About this task:
Starting with the line that holds "U3 pin OA: MA -> U1/PB1", reproduce each line through the last one of the data, exactly as written. Pictures are not copied.

BEGIN Records to use

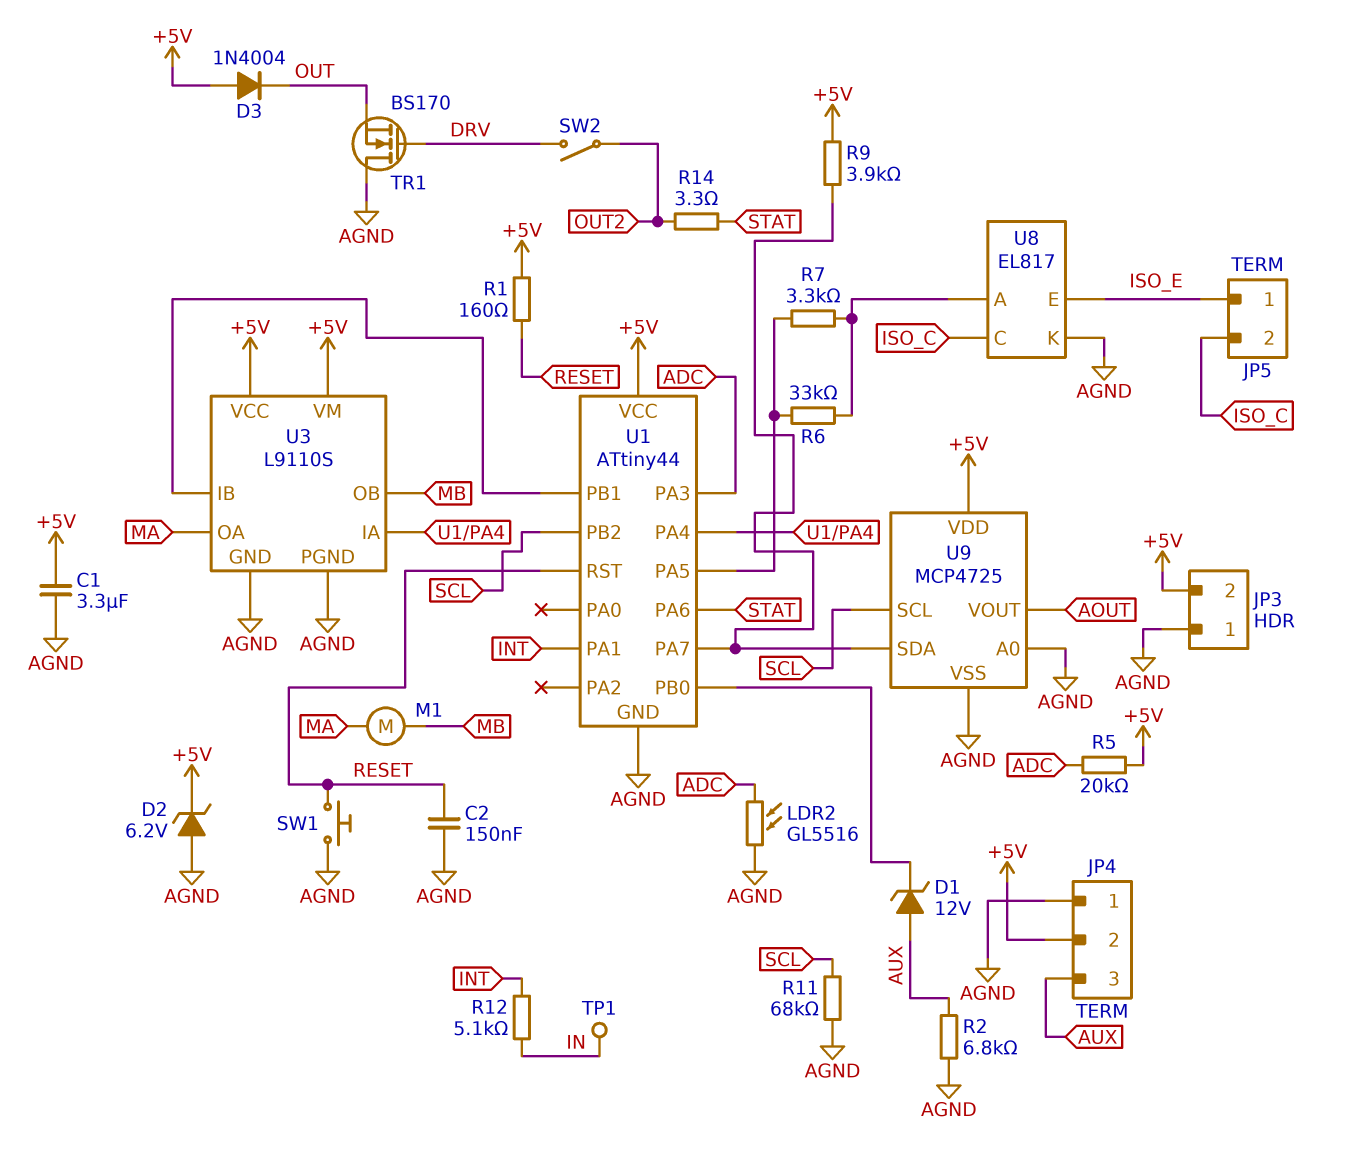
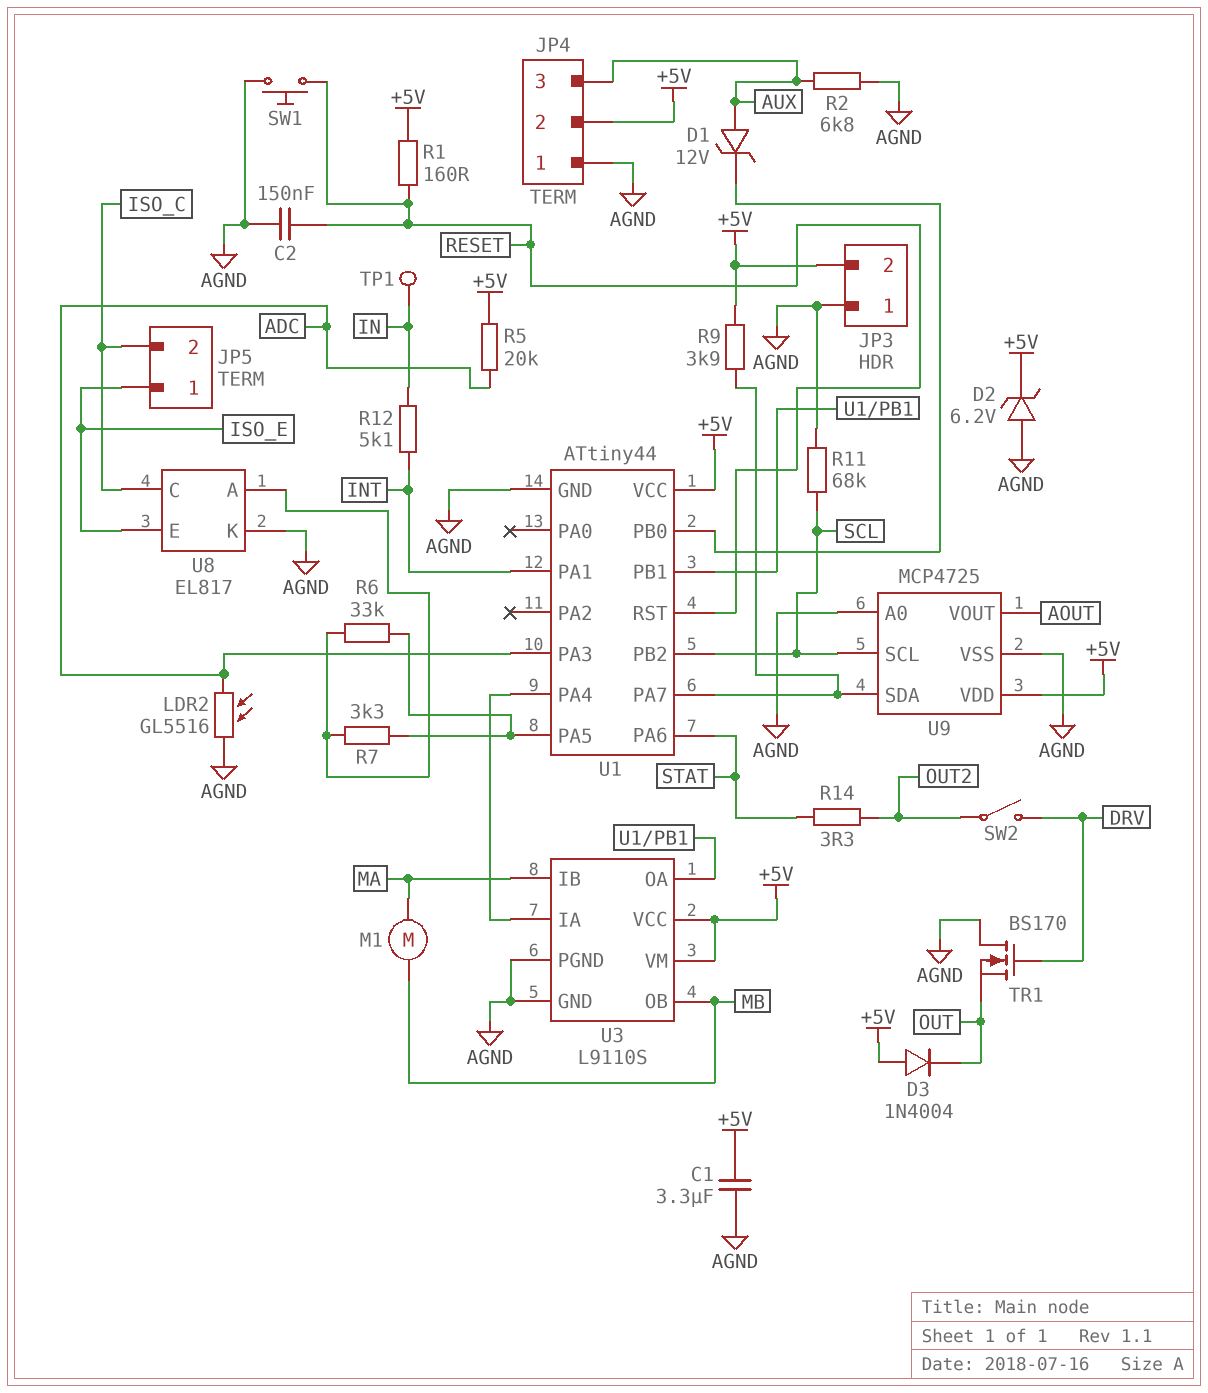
U3 pin IB: U1/PB1 -> MA
U3 pin OA: MA -> U1/PB1

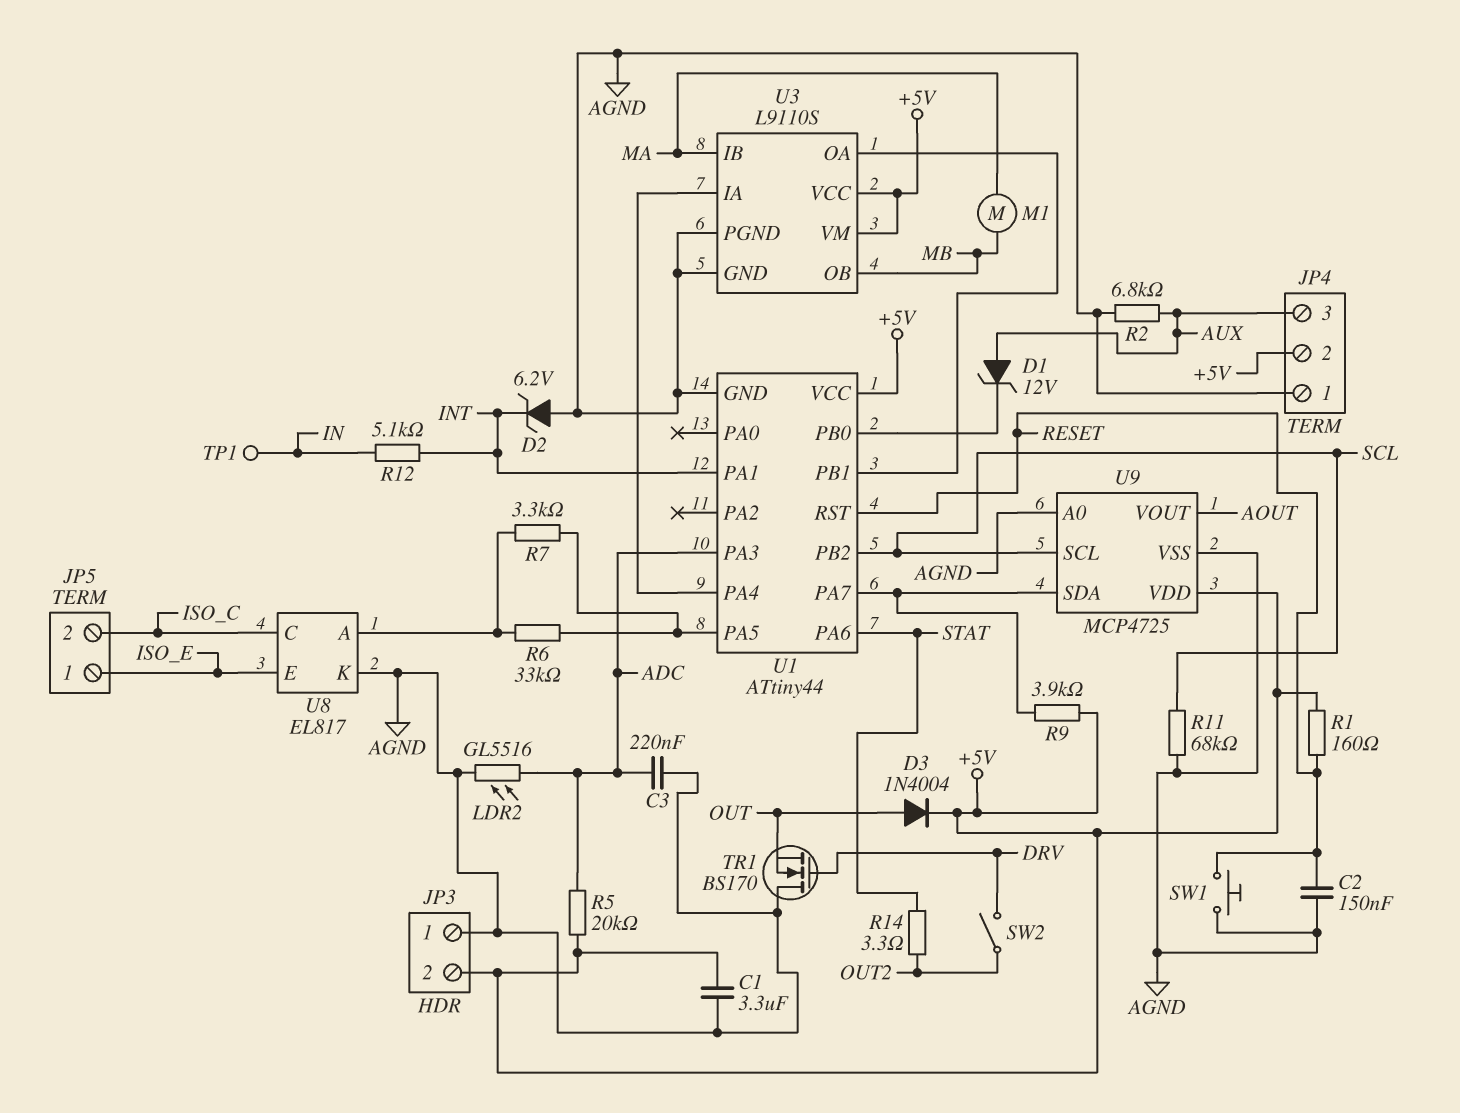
C3: none -> 220nF (ADC, AGND)
D2: zener 6.2V (A AGND, K +5V) -> zener 6.2V (A AGND, K INT)
D3: diode 1N4004 (A +5V, K OUT) -> diode 1N4004 (A OUT, K +5V)

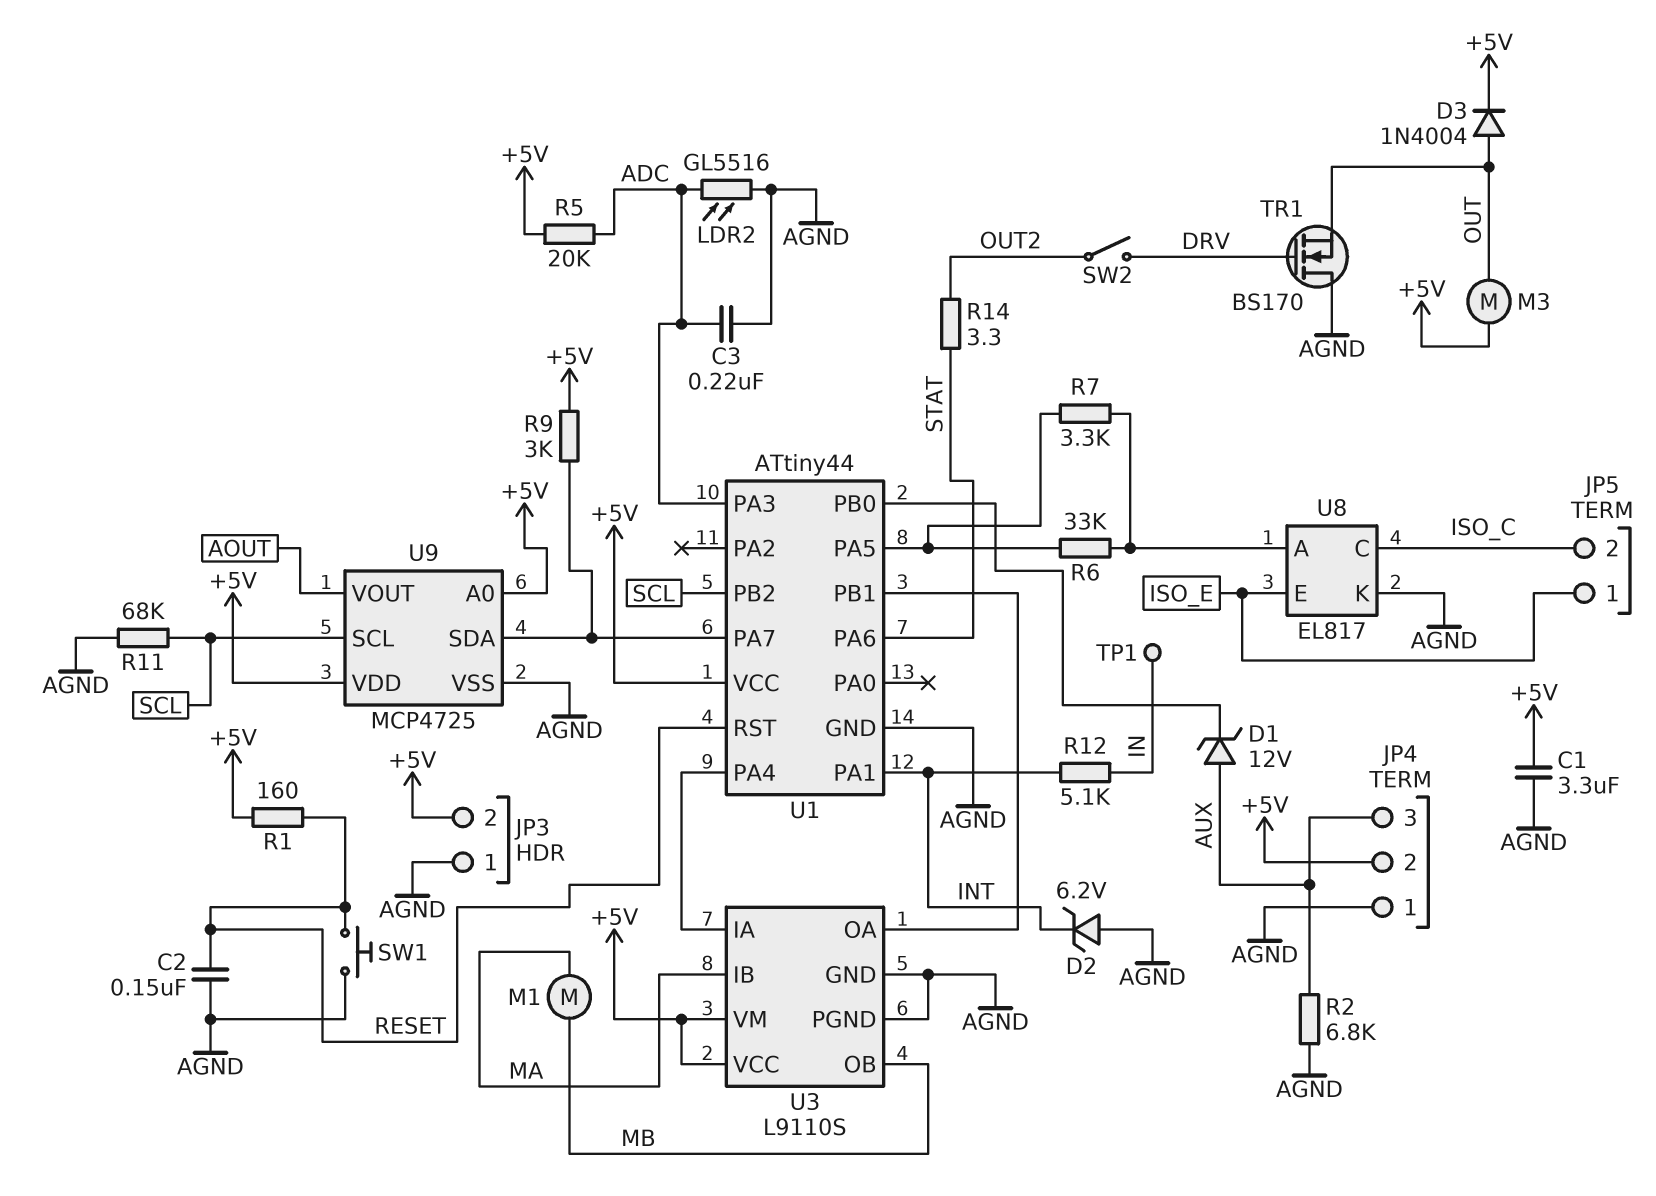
M3: none -> motor (+5V, OUT)
R9: 3.9k (+5V, U1/PA7) -> 3k (+5V, U1/PA7)
U9 pin A0: AGND -> +5V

END Records to use

Exercise output:
U3 pin OA: MA -> U1/PB1

C3: none -> 220nF (ADC, AGND)
D2: zener 6.2V (A AGND, K +5V) -> zener 6.2V (A AGND, K INT)
D3: diode 1N4004 (A +5V, K OUT) -> diode 1N4004 (A OUT, K +5V)

M3: none -> motor (+5V, OUT)
R9: 3.9k (+5V, U1/PA7) -> 3k (+5V, U1/PA7)
U9 pin A0: AGND -> +5V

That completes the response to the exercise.